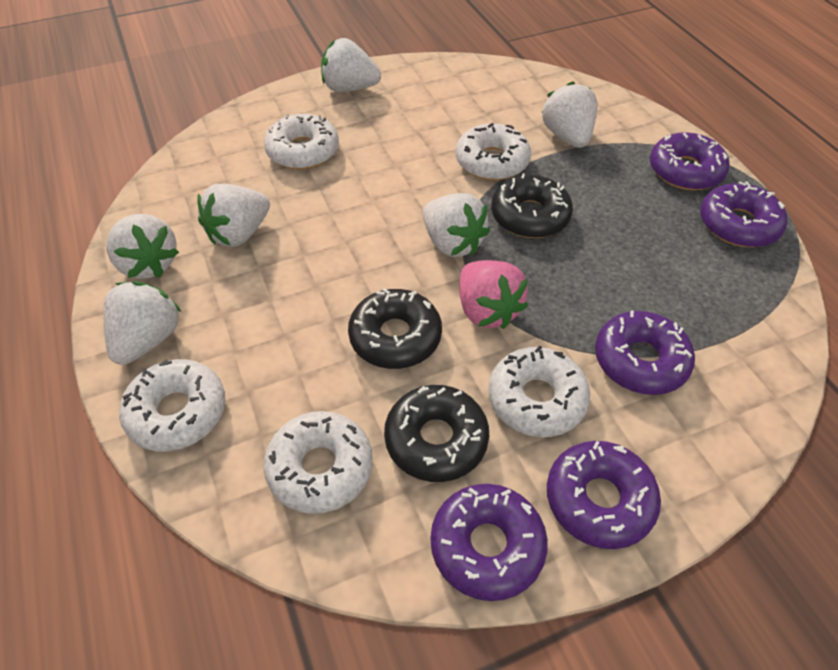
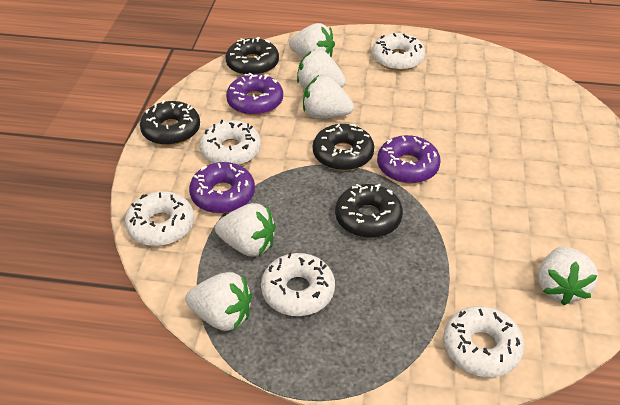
black donut: 3 -> 4
pink strawberry: 1 -> 0
purple donut: 5 -> 3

* _Prompt_: When copying the data above, repeat every word exactly and drop the pictures.

* _Response to this task_:
black donut: 3 -> 4
pink strawberry: 1 -> 0
purple donut: 5 -> 3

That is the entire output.